Extracted records:
== == ==

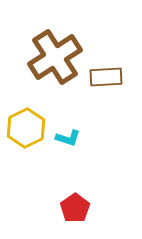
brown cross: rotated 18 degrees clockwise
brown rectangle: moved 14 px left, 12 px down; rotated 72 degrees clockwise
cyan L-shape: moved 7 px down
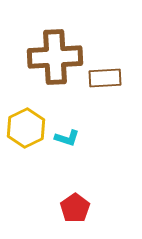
brown cross: rotated 30 degrees clockwise
brown rectangle: moved 1 px left, 1 px down
cyan L-shape: moved 1 px left
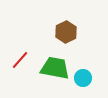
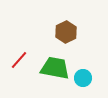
red line: moved 1 px left
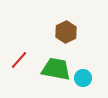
green trapezoid: moved 1 px right, 1 px down
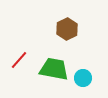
brown hexagon: moved 1 px right, 3 px up
green trapezoid: moved 2 px left
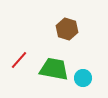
brown hexagon: rotated 15 degrees counterclockwise
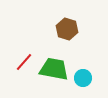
red line: moved 5 px right, 2 px down
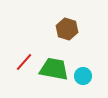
cyan circle: moved 2 px up
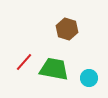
cyan circle: moved 6 px right, 2 px down
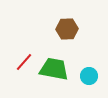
brown hexagon: rotated 20 degrees counterclockwise
cyan circle: moved 2 px up
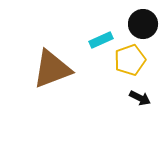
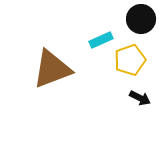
black circle: moved 2 px left, 5 px up
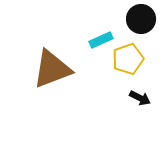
yellow pentagon: moved 2 px left, 1 px up
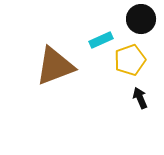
yellow pentagon: moved 2 px right, 1 px down
brown triangle: moved 3 px right, 3 px up
black arrow: rotated 140 degrees counterclockwise
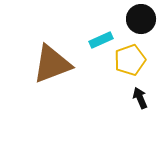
brown triangle: moved 3 px left, 2 px up
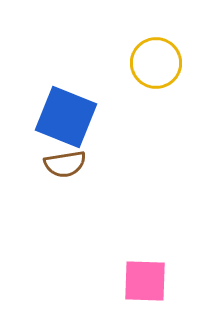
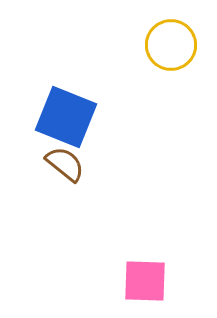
yellow circle: moved 15 px right, 18 px up
brown semicircle: rotated 132 degrees counterclockwise
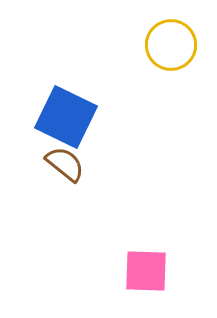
blue square: rotated 4 degrees clockwise
pink square: moved 1 px right, 10 px up
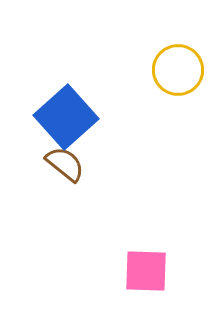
yellow circle: moved 7 px right, 25 px down
blue square: rotated 22 degrees clockwise
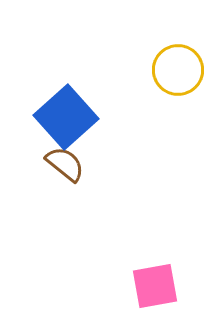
pink square: moved 9 px right, 15 px down; rotated 12 degrees counterclockwise
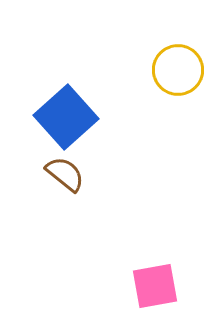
brown semicircle: moved 10 px down
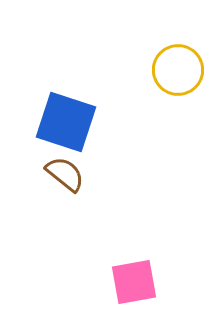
blue square: moved 5 px down; rotated 30 degrees counterclockwise
pink square: moved 21 px left, 4 px up
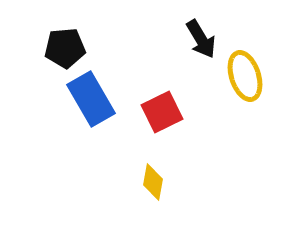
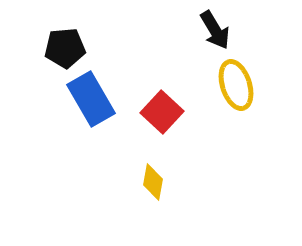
black arrow: moved 14 px right, 9 px up
yellow ellipse: moved 9 px left, 9 px down
red square: rotated 21 degrees counterclockwise
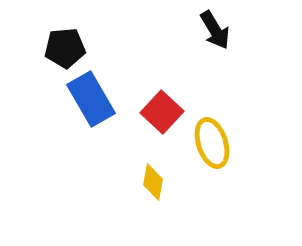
yellow ellipse: moved 24 px left, 58 px down
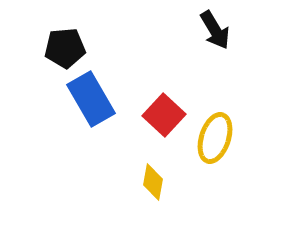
red square: moved 2 px right, 3 px down
yellow ellipse: moved 3 px right, 5 px up; rotated 36 degrees clockwise
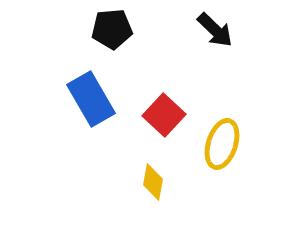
black arrow: rotated 15 degrees counterclockwise
black pentagon: moved 47 px right, 19 px up
yellow ellipse: moved 7 px right, 6 px down
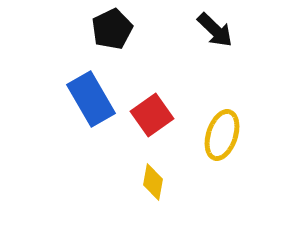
black pentagon: rotated 21 degrees counterclockwise
red square: moved 12 px left; rotated 12 degrees clockwise
yellow ellipse: moved 9 px up
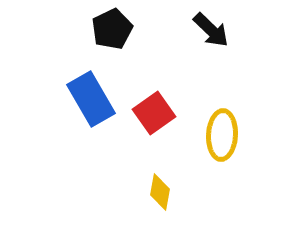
black arrow: moved 4 px left
red square: moved 2 px right, 2 px up
yellow ellipse: rotated 15 degrees counterclockwise
yellow diamond: moved 7 px right, 10 px down
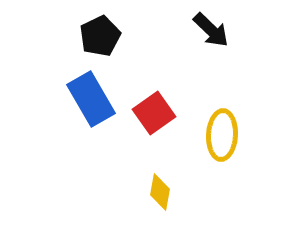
black pentagon: moved 12 px left, 7 px down
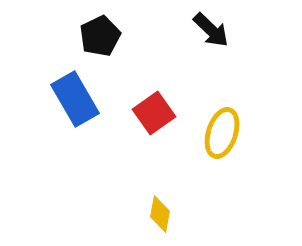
blue rectangle: moved 16 px left
yellow ellipse: moved 2 px up; rotated 15 degrees clockwise
yellow diamond: moved 22 px down
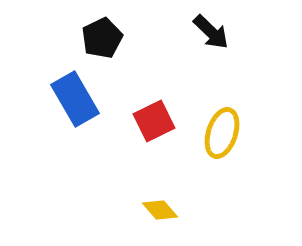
black arrow: moved 2 px down
black pentagon: moved 2 px right, 2 px down
red square: moved 8 px down; rotated 9 degrees clockwise
yellow diamond: moved 4 px up; rotated 51 degrees counterclockwise
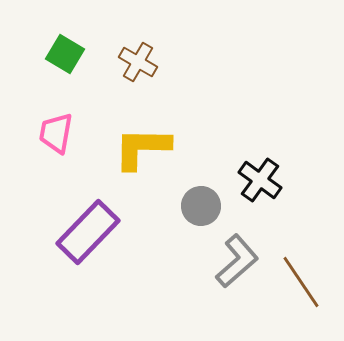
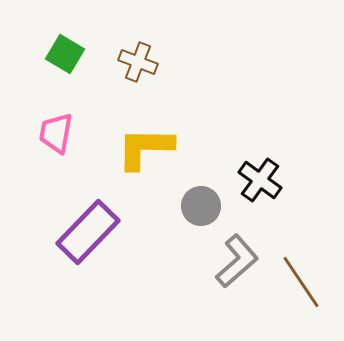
brown cross: rotated 9 degrees counterclockwise
yellow L-shape: moved 3 px right
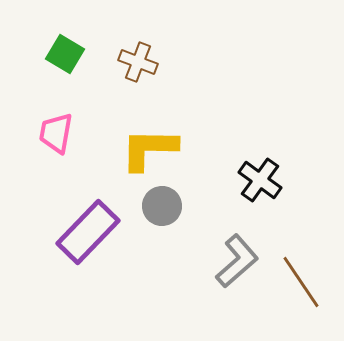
yellow L-shape: moved 4 px right, 1 px down
gray circle: moved 39 px left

== == ==

To be done: Pick out every line above that contains the string "trapezoid". Case counts.

Exercise answer:
green trapezoid: moved 1 px right, 1 px down
green trapezoid: moved 2 px left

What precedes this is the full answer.